Data records:
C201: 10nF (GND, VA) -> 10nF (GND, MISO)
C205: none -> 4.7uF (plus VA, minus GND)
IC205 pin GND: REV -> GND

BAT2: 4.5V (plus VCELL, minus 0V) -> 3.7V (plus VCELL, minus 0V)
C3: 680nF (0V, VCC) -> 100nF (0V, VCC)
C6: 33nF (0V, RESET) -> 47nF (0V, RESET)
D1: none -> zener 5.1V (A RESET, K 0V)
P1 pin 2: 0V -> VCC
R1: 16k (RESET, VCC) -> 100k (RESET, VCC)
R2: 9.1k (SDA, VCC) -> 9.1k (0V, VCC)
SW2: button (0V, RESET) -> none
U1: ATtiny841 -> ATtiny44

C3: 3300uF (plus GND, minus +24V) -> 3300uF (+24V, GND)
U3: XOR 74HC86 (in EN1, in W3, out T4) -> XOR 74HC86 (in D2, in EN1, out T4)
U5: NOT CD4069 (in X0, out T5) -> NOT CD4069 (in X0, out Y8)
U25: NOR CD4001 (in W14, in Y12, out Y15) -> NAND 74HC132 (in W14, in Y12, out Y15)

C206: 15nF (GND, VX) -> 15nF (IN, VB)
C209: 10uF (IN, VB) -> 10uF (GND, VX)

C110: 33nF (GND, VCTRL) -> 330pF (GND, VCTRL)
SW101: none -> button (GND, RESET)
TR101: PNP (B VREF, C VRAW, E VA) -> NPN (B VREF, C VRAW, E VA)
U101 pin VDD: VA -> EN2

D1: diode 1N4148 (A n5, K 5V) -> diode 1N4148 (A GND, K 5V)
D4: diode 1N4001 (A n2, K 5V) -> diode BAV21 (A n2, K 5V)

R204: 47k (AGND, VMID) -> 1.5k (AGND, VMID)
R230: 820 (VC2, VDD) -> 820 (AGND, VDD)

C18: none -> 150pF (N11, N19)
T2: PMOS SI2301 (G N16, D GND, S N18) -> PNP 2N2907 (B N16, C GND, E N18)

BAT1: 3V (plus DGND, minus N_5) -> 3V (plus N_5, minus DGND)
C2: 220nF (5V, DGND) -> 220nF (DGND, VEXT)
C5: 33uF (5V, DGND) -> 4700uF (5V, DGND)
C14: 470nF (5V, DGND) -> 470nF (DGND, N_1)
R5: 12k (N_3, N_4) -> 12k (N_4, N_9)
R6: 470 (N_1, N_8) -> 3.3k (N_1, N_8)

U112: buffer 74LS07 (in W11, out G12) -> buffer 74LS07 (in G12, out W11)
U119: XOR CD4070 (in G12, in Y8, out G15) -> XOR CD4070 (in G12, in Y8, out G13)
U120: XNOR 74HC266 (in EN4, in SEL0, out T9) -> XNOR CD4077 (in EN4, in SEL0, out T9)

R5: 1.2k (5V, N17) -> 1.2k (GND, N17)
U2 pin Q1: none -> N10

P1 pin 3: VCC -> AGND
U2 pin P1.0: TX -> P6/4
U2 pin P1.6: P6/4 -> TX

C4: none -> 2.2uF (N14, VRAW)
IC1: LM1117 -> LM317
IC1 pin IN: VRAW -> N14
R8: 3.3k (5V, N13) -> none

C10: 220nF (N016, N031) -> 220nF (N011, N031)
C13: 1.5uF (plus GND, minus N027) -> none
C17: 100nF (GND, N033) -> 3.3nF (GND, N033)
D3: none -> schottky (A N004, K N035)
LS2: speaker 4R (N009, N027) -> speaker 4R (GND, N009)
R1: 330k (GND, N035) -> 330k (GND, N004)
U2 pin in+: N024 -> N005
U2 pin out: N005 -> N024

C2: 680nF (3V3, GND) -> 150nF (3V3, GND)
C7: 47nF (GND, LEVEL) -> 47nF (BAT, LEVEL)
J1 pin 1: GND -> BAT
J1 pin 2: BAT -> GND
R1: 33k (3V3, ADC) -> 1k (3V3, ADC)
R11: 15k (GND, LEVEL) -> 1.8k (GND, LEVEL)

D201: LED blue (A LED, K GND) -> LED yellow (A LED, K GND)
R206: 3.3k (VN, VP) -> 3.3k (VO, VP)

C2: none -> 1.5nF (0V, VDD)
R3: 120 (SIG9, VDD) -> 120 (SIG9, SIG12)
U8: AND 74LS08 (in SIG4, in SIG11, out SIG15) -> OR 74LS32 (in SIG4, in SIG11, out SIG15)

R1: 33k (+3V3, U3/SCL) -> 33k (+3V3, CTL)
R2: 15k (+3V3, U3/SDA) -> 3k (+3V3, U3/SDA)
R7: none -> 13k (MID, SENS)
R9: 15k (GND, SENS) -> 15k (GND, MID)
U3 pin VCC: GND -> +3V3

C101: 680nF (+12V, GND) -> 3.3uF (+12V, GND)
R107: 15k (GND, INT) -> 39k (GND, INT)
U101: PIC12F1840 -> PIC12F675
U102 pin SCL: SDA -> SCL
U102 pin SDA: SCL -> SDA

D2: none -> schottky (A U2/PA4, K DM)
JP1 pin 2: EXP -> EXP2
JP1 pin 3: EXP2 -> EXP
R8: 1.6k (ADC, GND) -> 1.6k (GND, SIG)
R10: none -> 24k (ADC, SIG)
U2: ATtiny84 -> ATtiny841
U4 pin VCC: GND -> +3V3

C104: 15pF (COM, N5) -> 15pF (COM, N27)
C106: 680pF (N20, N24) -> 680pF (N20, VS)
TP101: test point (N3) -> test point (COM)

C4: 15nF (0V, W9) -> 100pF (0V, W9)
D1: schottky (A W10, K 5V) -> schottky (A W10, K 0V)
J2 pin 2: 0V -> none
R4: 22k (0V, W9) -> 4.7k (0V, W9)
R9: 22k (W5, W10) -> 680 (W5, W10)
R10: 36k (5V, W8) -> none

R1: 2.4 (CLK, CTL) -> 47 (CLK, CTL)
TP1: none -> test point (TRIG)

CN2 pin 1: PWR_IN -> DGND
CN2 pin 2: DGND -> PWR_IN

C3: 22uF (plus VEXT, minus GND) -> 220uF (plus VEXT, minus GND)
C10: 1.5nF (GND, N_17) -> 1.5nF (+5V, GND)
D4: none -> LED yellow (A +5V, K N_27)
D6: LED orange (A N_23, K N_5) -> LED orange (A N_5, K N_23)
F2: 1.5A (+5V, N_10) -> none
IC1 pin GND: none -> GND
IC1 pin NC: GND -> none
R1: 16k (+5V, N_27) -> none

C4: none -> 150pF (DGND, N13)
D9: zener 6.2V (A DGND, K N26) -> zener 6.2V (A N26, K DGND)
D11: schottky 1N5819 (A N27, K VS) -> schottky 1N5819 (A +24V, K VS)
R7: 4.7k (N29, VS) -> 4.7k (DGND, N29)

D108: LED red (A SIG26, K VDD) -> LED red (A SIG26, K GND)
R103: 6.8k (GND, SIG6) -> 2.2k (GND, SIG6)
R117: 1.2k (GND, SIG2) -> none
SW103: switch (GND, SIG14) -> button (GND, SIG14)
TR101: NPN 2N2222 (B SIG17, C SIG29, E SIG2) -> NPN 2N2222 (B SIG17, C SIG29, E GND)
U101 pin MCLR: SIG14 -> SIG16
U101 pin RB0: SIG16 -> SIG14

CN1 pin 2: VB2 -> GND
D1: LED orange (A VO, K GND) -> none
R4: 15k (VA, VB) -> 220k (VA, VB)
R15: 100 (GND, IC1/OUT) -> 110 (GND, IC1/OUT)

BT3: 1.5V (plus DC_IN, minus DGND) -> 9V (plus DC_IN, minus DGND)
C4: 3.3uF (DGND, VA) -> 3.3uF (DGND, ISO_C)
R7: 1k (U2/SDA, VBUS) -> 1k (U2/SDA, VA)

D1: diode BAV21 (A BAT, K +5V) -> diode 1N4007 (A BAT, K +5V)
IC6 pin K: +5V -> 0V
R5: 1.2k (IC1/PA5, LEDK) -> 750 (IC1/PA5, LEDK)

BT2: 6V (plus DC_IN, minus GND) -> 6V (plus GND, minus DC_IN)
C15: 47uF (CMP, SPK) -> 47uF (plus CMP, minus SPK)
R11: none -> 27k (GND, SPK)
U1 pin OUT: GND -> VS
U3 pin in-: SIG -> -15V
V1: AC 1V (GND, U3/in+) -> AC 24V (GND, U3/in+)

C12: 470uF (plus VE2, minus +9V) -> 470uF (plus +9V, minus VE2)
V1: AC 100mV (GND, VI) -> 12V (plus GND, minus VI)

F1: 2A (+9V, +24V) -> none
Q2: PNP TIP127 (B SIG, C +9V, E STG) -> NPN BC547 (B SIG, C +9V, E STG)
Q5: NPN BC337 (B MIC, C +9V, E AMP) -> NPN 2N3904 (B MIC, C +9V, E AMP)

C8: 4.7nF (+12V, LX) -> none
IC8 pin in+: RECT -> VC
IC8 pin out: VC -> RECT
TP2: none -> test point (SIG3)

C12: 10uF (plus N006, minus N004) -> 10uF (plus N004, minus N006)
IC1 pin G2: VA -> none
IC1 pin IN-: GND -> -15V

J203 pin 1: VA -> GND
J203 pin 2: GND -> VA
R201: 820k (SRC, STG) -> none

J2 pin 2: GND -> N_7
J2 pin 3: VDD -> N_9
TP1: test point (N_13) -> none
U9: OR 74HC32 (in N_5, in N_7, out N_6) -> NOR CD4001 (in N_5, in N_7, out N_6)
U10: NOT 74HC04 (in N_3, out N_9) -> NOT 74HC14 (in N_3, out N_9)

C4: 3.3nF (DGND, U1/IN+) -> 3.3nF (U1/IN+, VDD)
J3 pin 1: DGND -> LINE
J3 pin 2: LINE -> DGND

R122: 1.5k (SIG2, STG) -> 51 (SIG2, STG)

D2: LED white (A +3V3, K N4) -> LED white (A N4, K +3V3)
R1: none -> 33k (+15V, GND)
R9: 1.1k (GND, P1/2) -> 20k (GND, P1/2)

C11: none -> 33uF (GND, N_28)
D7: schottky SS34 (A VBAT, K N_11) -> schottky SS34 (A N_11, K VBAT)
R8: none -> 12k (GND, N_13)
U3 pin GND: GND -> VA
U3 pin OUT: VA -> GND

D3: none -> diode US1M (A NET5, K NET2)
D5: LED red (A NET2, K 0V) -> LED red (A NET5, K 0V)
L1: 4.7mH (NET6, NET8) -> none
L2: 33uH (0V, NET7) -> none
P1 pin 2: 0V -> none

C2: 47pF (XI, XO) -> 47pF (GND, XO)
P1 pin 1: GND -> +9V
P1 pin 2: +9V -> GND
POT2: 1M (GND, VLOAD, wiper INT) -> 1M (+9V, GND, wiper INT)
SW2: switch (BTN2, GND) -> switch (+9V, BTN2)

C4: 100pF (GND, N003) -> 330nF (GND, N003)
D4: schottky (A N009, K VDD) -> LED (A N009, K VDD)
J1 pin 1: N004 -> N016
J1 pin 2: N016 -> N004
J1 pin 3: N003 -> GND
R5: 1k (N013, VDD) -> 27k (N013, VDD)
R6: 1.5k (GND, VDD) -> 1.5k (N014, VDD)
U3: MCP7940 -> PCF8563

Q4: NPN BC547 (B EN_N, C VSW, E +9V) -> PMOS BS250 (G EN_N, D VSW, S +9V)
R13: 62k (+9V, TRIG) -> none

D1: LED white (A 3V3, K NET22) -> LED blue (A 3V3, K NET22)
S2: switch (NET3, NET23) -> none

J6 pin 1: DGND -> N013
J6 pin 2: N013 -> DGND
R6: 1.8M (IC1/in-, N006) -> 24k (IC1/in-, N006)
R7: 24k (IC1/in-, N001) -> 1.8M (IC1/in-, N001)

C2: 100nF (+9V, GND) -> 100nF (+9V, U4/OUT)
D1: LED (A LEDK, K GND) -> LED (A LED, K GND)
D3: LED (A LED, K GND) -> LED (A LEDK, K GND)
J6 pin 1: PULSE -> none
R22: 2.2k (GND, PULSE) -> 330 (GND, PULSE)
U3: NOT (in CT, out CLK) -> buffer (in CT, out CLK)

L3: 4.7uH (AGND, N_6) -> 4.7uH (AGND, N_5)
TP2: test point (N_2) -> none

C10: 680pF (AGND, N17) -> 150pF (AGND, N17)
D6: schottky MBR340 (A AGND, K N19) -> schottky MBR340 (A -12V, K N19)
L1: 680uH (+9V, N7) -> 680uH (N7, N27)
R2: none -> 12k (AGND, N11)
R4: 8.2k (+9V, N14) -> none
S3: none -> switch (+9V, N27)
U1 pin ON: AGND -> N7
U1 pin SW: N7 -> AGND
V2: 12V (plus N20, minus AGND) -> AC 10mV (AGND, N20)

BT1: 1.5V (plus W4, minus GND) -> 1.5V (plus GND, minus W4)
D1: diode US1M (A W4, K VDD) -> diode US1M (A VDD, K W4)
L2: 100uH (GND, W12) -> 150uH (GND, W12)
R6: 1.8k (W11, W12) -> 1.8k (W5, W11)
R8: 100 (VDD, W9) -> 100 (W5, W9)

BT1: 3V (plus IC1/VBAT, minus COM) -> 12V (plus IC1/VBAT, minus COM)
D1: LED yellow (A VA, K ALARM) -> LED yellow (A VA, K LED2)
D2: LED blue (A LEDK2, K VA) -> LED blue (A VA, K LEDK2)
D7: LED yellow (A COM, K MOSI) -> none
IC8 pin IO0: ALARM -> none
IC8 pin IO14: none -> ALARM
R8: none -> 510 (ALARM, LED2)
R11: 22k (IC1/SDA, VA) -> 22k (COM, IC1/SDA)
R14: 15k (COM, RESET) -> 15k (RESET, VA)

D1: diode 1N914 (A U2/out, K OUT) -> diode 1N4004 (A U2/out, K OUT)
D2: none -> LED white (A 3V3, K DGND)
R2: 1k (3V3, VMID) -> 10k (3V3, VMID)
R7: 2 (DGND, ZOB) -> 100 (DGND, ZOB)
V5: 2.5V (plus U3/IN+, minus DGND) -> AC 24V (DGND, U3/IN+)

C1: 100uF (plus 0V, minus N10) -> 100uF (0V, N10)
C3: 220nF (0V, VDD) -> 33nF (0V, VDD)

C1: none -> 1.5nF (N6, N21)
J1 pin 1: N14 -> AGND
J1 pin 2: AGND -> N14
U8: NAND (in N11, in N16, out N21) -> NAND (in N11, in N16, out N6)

Exercise goal: Lines wanted from the listing above: the line with "D1: none -> zener 5.1V (A RESET, K 0V)" up to and including the line with "C206: 15nF (GND, VX) -> 15nF (IN, VB)". Please write them out exactly, adding nothing else.

Written response:
D1: none -> zener 5.1V (A RESET, K 0V)
P1 pin 2: 0V -> VCC
R1: 16k (RESET, VCC) -> 100k (RESET, VCC)
R2: 9.1k (SDA, VCC) -> 9.1k (0V, VCC)
SW2: button (0V, RESET) -> none
U1: ATtiny841 -> ATtiny44

C3: 3300uF (plus GND, minus +24V) -> 3300uF (+24V, GND)
U3: XOR 74HC86 (in EN1, in W3, out T4) -> XOR 74HC86 (in D2, in EN1, out T4)
U5: NOT CD4069 (in X0, out T5) -> NOT CD4069 (in X0, out Y8)
U25: NOR CD4001 (in W14, in Y12, out Y15) -> NAND 74HC132 (in W14, in Y12, out Y15)

C206: 15nF (GND, VX) -> 15nF (IN, VB)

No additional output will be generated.